• WHAT TO DO
Nothing but the pictures should be left out when the entries below are duplicated.

(Beginning of PROVIDED MATERIAL)

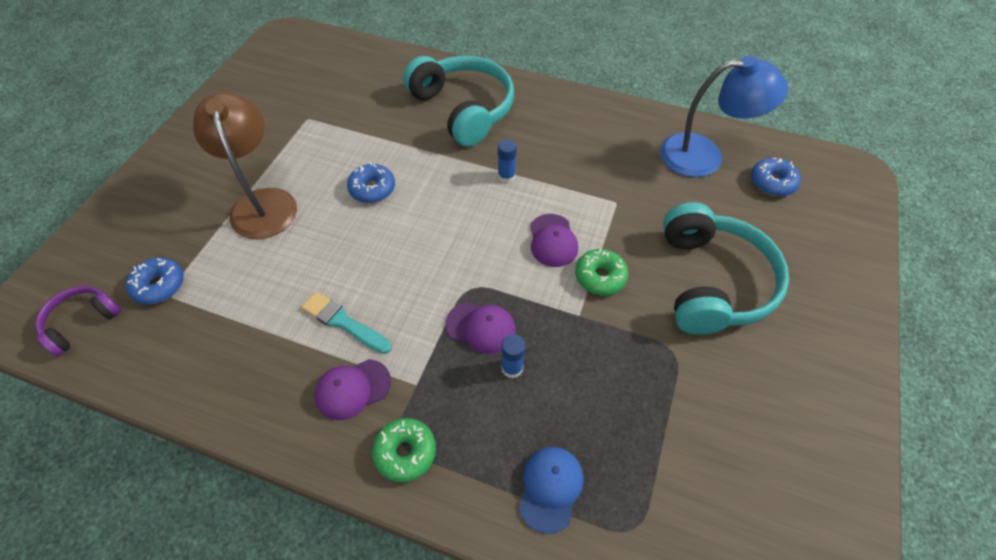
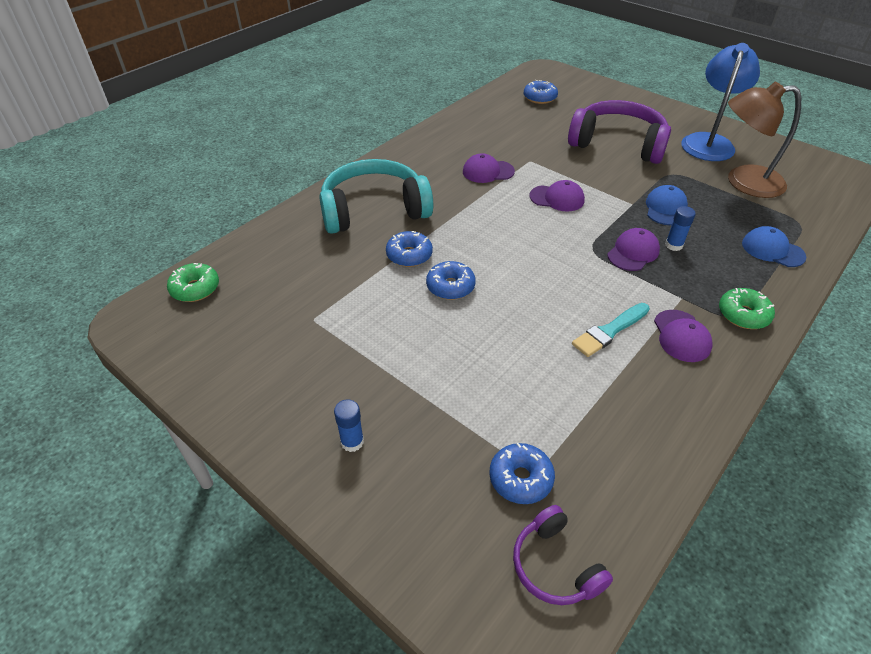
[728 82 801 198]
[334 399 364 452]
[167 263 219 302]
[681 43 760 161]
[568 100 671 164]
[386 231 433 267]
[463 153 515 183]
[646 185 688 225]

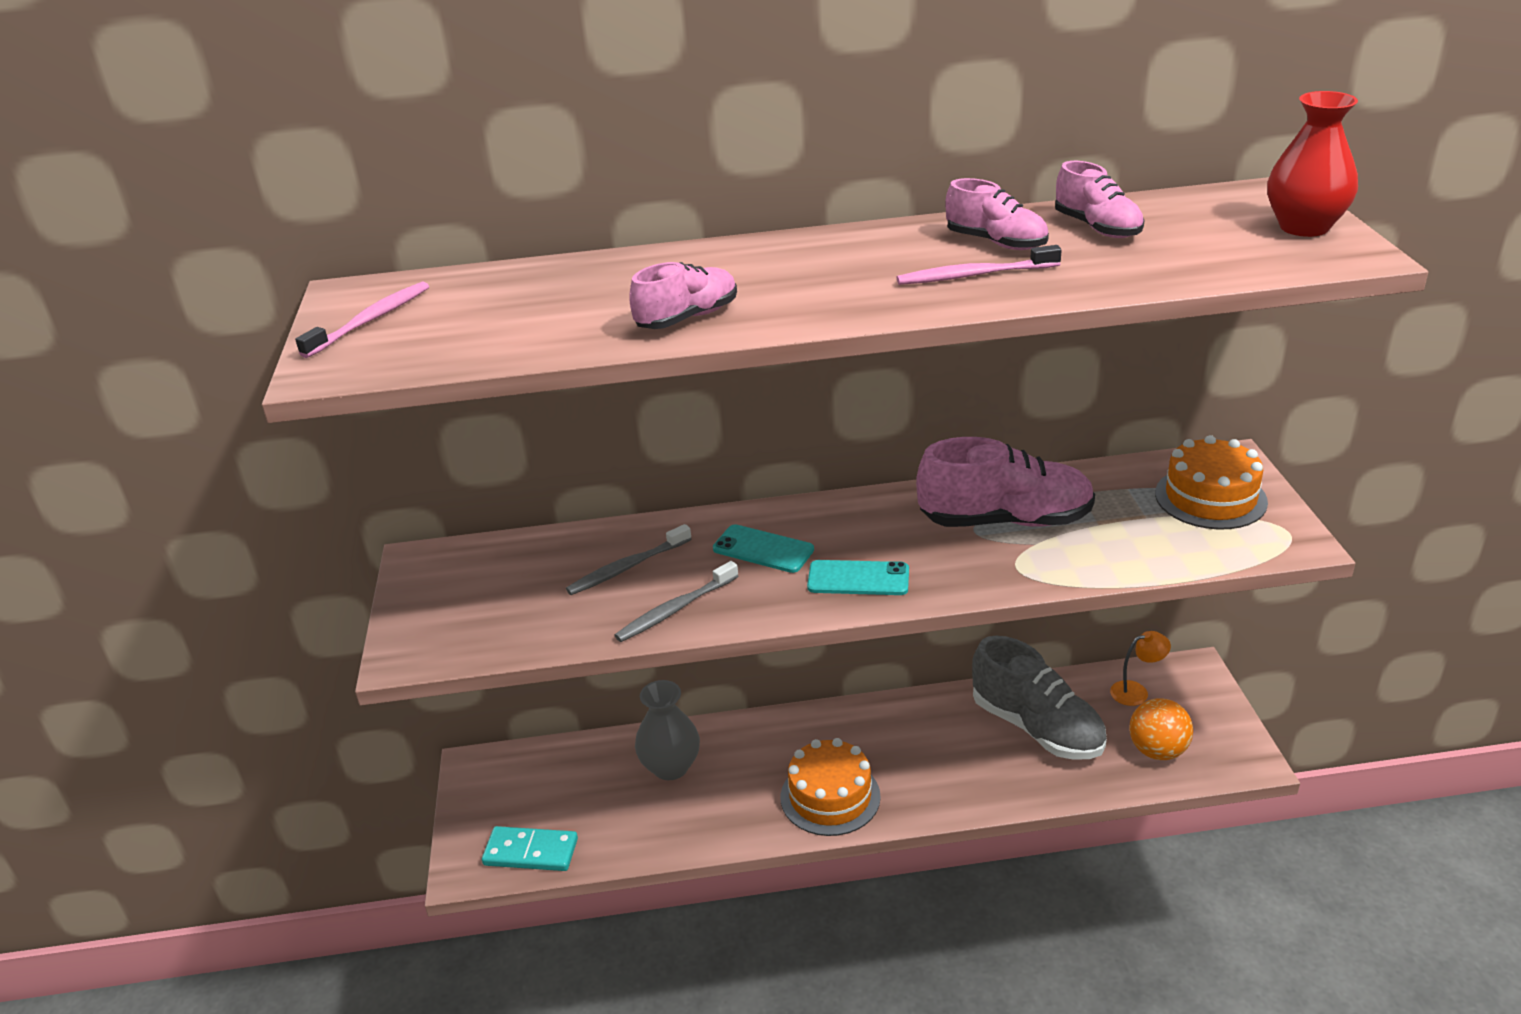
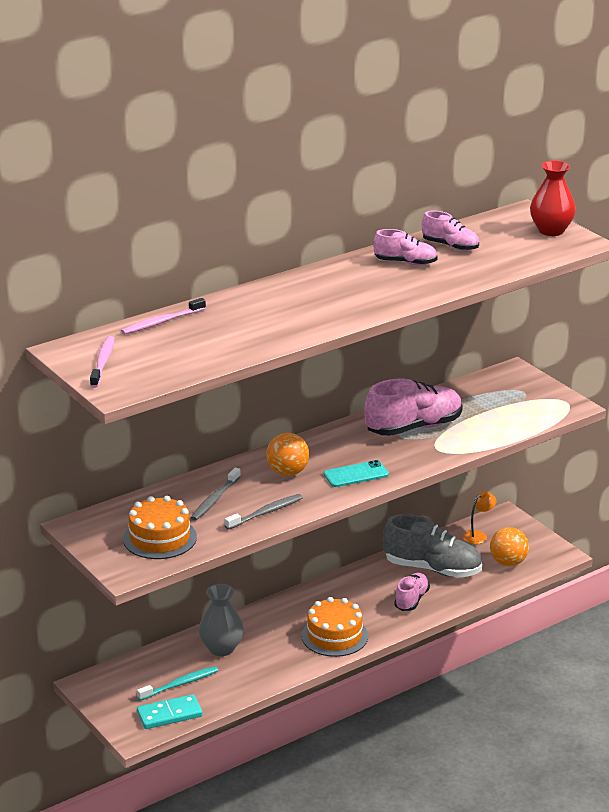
[225 494 303 530]
[394 573 430 611]
[266 433 309 476]
[121 298 206 335]
[123 496 197 559]
[137 666 218 700]

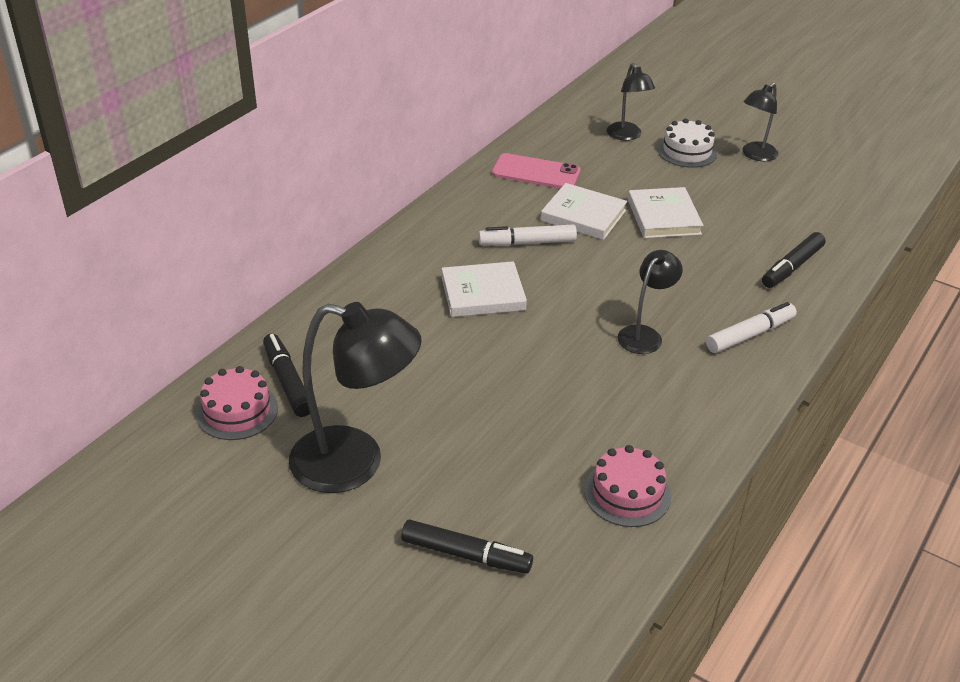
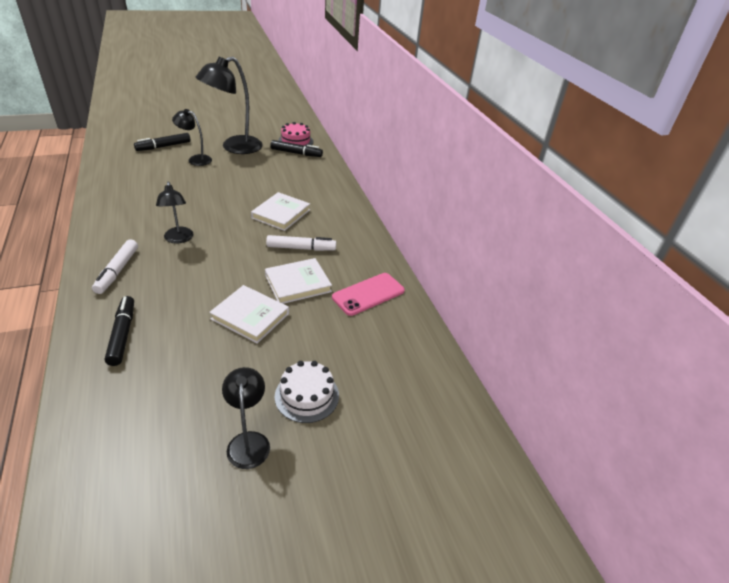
[266 235 336 251]
[584 445 671 527] (first image)
[172 109 212 166]

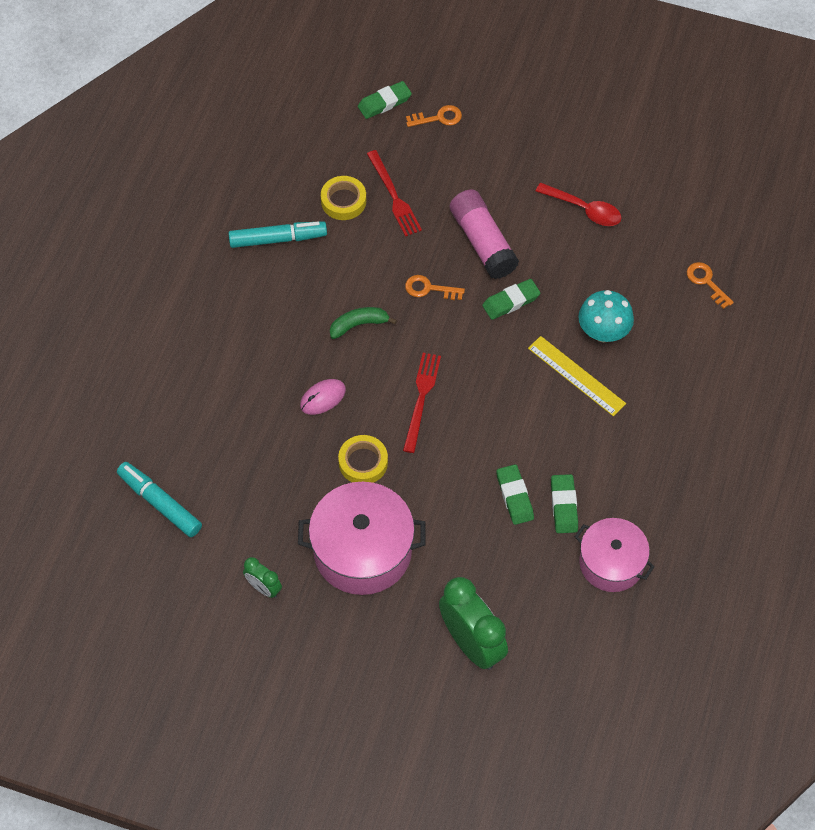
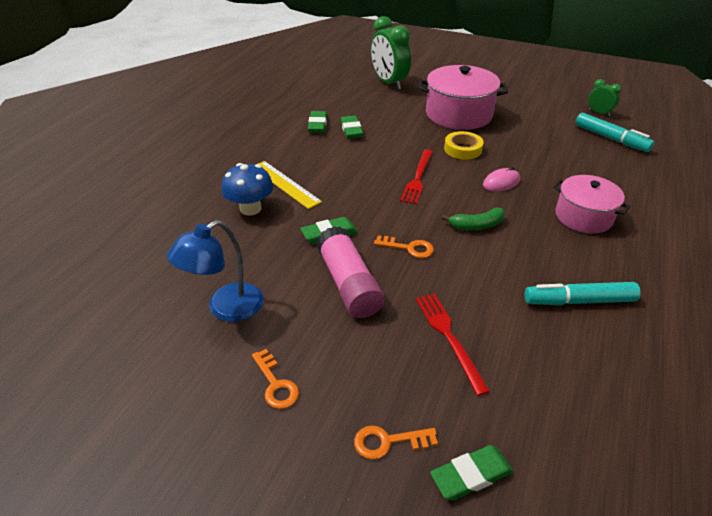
[589 79 621 116]
[321 176 366 220] (first image)
[167 220 264 322]
[553 175 630 233]
[221 163 273 215]
[252 349 299 409]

(End of PROVIDED MATERIAL)

• RESPONSE TO THE EXERCISE
[728 82 801 198]
[334 399 364 452]
[167 263 219 302]
[681 43 760 161]
[568 100 671 164]
[386 231 433 267]
[463 153 515 183]
[646 185 688 225]

[225 494 303 530]
[394 573 430 611]
[266 433 309 476]
[121 298 206 335]
[123 496 197 559]
[137 666 218 700]

[266 235 336 251]
[584 445 671 527] (first image)
[172 109 212 166]

[589 79 621 116]
[321 176 366 220] (first image)
[167 220 264 322]
[553 175 630 233]
[221 163 273 215]
[252 349 299 409]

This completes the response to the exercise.